• _Material for this exercise_:
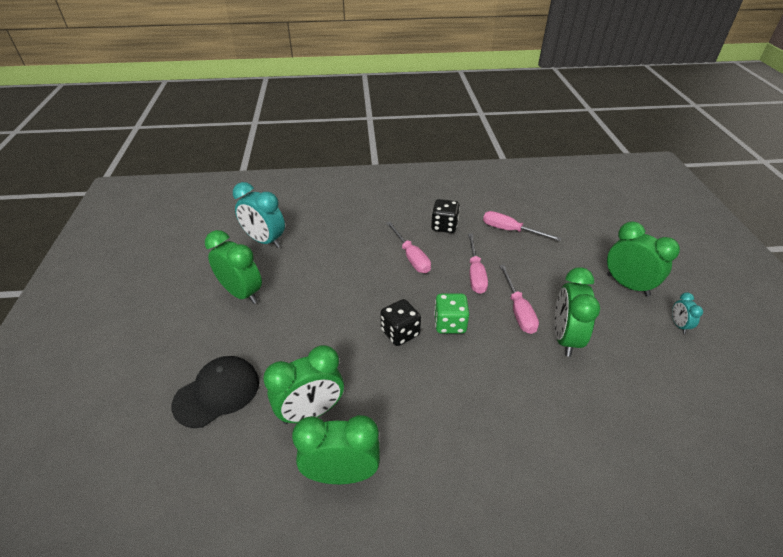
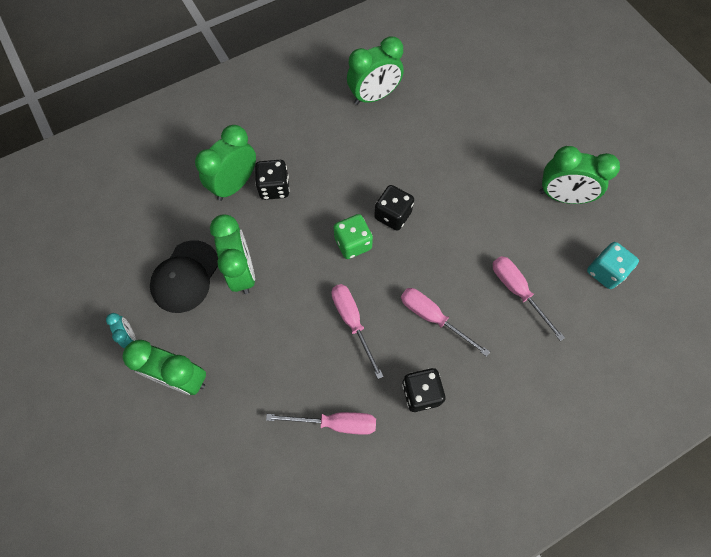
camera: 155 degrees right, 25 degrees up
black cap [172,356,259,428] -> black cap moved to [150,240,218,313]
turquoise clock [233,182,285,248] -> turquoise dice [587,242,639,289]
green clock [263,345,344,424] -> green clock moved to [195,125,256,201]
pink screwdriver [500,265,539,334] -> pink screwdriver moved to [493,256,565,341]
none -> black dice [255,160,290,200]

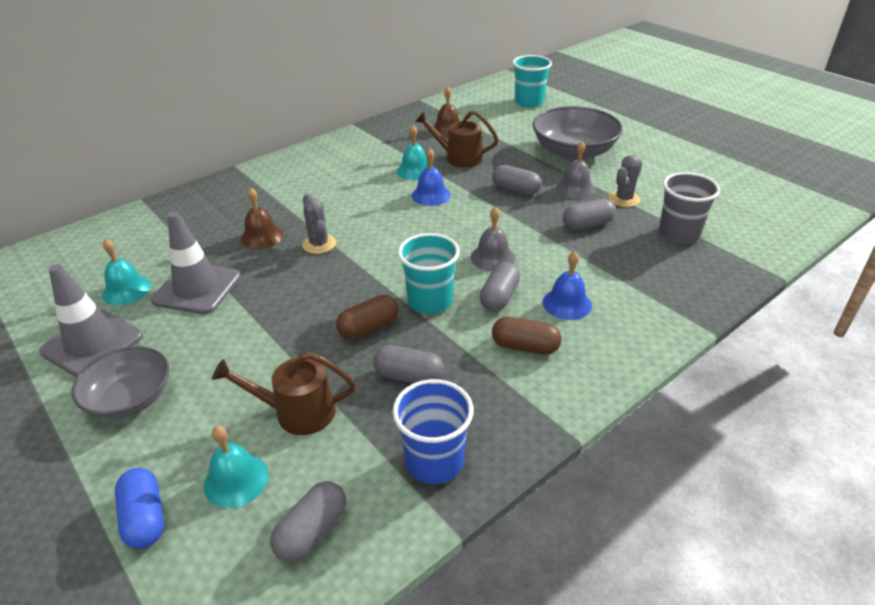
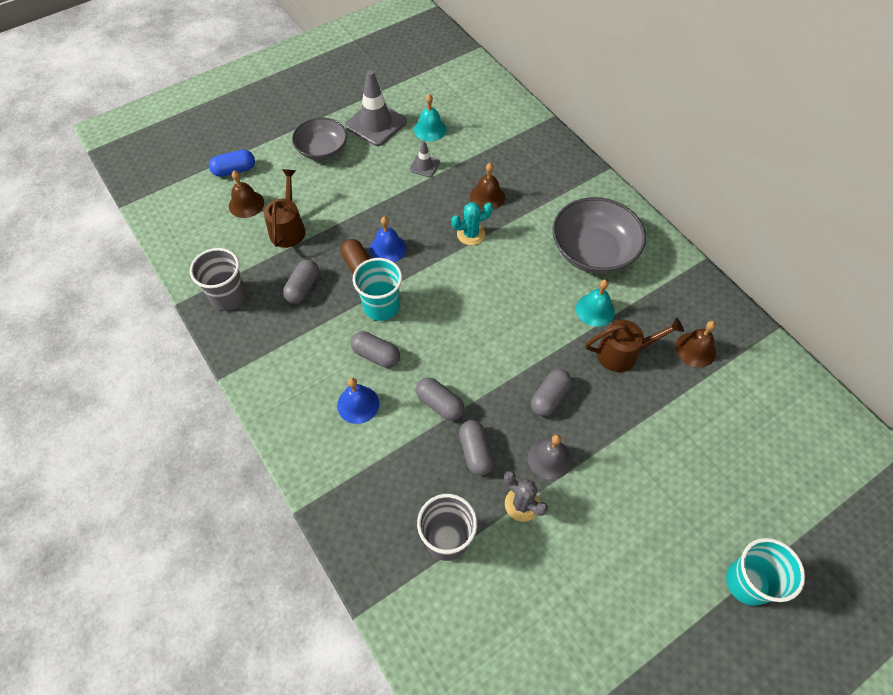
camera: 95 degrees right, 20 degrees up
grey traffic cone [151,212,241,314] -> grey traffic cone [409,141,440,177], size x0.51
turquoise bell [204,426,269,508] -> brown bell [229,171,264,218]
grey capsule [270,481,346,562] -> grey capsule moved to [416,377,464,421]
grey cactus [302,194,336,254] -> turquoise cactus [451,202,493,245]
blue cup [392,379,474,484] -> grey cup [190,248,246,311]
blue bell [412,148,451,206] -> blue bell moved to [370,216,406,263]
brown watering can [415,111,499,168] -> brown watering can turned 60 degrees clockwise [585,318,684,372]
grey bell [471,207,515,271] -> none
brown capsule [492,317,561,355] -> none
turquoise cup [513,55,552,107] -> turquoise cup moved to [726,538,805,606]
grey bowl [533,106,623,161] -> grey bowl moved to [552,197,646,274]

--

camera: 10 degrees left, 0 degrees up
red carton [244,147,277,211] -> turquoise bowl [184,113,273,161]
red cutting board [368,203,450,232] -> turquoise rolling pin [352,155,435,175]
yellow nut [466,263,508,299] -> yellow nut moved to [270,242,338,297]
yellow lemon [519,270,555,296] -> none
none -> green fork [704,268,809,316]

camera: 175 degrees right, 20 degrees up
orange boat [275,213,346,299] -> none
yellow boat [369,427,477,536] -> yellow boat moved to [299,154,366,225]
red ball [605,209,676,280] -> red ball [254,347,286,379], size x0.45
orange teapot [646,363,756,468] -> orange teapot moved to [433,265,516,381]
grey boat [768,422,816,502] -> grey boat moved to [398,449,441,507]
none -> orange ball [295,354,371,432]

• _Work task_: What is wanted is an exact copy of the lines above from the one containing "camera: 155 degrees right, 25 degrees up" through the one containing "grey bowl [533,106,623,161]", with no pictures in it.

• _Solution below_:
camera: 155 degrees right, 25 degrees up
black cap [172,356,259,428] -> black cap moved to [150,240,218,313]
turquoise clock [233,182,285,248] -> turquoise dice [587,242,639,289]
green clock [263,345,344,424] -> green clock moved to [195,125,256,201]
pink screwdriver [500,265,539,334] -> pink screwdriver moved to [493,256,565,341]
none -> black dice [255,160,290,200]

camera: 95 degrees right, 20 degrees up
grey traffic cone [151,212,241,314] -> grey traffic cone [409,141,440,177], size x0.51
turquoise bell [204,426,269,508] -> brown bell [229,171,264,218]
grey capsule [270,481,346,562] -> grey capsule moved to [416,377,464,421]
grey cactus [302,194,336,254] -> turquoise cactus [451,202,493,245]
blue cup [392,379,474,484] -> grey cup [190,248,246,311]
blue bell [412,148,451,206] -> blue bell moved to [370,216,406,263]
brown watering can [415,111,499,168] -> brown watering can turned 60 degrees clockwise [585,318,684,372]
grey bell [471,207,515,271] -> none
brown capsule [492,317,561,355] -> none
turquoise cup [513,55,552,107] -> turquoise cup moved to [726,538,805,606]
grey bowl [533,106,623,161] -> grey bowl moved to [552,197,646,274]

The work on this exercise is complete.